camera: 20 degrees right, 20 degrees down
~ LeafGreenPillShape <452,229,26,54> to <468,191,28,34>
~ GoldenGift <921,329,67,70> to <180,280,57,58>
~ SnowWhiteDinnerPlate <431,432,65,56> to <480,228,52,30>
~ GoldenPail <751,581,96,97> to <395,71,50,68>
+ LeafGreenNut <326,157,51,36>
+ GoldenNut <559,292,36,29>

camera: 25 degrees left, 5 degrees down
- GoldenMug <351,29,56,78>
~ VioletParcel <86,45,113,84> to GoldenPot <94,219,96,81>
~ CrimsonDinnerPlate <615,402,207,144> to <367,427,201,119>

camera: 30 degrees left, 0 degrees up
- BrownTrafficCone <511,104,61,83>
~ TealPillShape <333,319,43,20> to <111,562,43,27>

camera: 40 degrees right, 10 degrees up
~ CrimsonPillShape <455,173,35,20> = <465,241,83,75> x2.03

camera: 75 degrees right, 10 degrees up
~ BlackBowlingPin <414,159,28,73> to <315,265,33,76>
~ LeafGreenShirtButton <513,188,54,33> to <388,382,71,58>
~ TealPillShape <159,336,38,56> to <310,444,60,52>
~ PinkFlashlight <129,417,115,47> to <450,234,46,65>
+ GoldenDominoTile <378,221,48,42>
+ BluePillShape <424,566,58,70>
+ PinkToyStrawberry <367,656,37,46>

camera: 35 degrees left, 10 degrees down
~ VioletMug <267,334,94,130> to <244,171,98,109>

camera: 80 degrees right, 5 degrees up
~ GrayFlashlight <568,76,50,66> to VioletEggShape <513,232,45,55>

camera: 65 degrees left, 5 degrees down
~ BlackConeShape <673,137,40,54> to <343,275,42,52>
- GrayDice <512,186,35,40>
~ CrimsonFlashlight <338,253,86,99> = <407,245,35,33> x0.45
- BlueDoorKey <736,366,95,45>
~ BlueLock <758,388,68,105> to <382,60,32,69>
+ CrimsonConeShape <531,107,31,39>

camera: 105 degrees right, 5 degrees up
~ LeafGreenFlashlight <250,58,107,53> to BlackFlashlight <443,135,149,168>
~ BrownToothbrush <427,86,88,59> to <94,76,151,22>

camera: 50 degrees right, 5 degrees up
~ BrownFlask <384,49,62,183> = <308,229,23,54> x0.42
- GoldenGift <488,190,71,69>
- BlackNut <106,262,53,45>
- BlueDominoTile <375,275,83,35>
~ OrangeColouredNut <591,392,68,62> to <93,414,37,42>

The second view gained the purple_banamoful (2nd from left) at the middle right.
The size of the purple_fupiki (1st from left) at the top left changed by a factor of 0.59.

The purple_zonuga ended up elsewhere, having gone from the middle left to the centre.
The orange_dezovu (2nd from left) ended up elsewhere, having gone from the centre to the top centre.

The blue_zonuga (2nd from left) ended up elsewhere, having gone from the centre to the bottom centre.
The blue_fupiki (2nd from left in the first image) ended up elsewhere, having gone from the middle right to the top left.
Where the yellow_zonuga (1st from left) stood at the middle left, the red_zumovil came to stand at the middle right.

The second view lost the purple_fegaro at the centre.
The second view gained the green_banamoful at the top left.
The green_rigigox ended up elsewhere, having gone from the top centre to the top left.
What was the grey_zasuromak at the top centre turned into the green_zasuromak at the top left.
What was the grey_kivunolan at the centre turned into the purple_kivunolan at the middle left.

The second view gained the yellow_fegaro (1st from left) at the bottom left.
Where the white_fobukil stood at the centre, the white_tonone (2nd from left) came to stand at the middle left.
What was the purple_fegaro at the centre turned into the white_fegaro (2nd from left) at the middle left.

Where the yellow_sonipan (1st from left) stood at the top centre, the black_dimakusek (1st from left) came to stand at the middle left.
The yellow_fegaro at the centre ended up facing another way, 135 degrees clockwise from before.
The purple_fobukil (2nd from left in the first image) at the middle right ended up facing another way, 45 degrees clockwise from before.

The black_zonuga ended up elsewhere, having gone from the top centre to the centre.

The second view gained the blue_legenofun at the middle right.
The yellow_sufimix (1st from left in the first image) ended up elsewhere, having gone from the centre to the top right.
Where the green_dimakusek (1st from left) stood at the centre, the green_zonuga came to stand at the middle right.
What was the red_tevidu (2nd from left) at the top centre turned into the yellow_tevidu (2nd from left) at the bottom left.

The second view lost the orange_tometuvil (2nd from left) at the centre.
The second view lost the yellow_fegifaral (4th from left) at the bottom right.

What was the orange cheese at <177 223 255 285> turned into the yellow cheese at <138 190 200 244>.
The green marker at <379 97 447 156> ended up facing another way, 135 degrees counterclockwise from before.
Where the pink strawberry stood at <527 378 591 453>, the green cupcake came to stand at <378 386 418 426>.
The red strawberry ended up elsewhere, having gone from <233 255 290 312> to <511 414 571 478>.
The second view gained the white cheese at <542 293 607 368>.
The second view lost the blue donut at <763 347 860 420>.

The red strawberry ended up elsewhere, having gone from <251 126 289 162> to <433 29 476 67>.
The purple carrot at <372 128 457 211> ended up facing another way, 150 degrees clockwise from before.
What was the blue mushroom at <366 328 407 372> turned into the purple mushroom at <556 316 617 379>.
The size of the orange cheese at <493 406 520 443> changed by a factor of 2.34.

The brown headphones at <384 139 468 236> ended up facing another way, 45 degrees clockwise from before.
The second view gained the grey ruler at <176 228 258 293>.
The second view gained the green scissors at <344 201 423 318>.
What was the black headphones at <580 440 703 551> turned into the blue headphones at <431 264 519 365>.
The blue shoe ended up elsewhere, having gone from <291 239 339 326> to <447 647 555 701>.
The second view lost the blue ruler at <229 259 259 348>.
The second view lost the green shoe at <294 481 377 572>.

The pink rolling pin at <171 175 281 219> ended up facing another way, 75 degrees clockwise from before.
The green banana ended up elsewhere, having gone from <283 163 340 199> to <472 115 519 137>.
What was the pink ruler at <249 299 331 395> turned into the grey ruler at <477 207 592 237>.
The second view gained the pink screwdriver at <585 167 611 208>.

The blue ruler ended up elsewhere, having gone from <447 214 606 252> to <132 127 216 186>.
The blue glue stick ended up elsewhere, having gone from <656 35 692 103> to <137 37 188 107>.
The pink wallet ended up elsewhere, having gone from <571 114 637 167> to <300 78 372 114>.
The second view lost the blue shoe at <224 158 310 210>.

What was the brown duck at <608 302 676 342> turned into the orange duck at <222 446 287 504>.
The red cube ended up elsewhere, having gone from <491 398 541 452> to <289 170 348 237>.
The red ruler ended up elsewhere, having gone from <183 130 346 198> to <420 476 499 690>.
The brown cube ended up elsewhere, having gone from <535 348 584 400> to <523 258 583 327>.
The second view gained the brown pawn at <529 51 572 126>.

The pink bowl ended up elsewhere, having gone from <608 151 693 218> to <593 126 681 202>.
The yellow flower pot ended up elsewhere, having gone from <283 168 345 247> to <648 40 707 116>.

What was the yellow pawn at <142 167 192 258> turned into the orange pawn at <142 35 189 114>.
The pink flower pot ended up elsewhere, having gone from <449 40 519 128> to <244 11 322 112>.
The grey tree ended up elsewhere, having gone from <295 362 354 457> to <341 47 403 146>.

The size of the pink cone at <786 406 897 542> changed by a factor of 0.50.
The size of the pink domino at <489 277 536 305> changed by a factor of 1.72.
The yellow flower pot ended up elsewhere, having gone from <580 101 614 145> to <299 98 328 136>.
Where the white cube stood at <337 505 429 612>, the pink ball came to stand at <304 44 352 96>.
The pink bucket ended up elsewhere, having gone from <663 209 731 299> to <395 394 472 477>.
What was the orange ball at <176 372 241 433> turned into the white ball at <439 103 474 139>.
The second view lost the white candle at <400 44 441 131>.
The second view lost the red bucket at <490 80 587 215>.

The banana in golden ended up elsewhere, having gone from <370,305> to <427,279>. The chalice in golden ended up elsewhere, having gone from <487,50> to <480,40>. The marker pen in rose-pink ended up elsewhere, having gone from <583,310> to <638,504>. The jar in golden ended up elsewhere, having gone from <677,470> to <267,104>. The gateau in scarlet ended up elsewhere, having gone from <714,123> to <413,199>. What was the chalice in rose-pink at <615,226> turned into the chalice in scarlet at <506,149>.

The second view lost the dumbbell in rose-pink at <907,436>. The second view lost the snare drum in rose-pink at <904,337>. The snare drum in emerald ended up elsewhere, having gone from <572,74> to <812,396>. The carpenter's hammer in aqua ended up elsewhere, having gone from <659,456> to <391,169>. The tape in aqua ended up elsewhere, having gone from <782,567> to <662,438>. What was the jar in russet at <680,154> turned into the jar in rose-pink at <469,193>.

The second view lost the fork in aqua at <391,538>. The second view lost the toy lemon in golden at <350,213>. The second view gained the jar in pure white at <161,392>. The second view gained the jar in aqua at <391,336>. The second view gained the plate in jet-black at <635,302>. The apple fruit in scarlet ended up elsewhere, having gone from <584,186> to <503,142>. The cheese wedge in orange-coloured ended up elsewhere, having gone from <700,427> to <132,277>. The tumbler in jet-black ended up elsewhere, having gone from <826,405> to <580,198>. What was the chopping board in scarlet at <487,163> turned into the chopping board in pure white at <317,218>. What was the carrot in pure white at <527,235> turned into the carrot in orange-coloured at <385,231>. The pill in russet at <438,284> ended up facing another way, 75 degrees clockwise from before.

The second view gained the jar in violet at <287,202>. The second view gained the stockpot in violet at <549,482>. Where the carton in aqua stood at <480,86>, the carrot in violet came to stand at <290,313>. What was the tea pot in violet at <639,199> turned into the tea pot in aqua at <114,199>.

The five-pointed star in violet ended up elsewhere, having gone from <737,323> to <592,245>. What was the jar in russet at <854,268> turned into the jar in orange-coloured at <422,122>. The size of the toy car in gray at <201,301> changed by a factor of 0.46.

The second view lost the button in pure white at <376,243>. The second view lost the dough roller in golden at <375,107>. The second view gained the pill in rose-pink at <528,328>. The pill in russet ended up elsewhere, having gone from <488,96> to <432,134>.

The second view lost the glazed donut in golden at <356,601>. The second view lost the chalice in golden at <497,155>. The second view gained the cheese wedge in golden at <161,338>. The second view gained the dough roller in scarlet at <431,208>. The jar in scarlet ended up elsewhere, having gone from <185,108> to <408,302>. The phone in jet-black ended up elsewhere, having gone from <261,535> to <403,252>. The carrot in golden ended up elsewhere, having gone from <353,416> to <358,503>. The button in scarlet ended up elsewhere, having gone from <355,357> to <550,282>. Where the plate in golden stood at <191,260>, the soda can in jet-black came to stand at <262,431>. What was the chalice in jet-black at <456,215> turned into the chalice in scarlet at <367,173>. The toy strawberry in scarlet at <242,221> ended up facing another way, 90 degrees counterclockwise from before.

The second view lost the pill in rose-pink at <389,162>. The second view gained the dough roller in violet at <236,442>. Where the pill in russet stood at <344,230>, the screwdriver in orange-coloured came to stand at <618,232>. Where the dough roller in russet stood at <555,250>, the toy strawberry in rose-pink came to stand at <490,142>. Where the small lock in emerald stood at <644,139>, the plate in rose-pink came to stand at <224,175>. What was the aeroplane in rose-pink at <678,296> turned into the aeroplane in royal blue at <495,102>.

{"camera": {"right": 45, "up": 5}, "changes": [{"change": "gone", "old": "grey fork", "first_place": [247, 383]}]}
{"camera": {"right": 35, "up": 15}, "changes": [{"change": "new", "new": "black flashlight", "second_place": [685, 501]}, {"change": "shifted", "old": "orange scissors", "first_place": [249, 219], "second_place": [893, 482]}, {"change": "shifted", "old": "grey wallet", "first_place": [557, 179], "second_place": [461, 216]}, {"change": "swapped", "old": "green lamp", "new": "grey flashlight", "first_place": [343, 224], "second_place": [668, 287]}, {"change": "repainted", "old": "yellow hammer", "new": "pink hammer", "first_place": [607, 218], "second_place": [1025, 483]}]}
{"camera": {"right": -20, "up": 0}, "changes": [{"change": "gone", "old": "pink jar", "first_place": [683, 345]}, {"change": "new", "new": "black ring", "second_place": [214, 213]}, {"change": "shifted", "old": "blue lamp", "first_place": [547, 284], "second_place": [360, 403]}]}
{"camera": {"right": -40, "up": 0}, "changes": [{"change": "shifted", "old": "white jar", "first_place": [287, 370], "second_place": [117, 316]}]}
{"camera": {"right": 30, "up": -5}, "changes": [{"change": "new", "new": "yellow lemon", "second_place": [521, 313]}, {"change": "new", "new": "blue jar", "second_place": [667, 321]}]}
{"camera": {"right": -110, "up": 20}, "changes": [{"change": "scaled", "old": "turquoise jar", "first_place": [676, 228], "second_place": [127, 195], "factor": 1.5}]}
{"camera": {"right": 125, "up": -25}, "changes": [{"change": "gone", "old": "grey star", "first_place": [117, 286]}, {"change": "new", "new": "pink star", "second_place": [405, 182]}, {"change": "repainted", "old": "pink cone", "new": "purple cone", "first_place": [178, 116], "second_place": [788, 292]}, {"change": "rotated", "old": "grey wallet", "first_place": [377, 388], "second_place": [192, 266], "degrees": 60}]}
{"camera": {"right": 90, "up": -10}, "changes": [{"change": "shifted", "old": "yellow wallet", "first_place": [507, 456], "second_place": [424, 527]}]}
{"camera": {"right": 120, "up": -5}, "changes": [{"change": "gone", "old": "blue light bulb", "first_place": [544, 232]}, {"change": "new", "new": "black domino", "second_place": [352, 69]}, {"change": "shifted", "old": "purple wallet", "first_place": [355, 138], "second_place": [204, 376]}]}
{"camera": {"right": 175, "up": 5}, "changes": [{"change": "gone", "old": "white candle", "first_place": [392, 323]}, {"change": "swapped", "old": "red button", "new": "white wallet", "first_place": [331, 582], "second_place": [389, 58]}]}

# # # # # # #

Task>
The answer should contain only the lines from the first line of the entries through the line holding "<751,581,96,97> to <395,71,50,68>", each exactly as written.

Result>
camera: 20 degrees right, 20 degrees down
~ LeafGreenPillShape <452,229,26,54> to <468,191,28,34>
~ GoldenGift <921,329,67,70> to <180,280,57,58>
~ SnowWhiteDinnerPlate <431,432,65,56> to <480,228,52,30>
~ GoldenPail <751,581,96,97> to <395,71,50,68>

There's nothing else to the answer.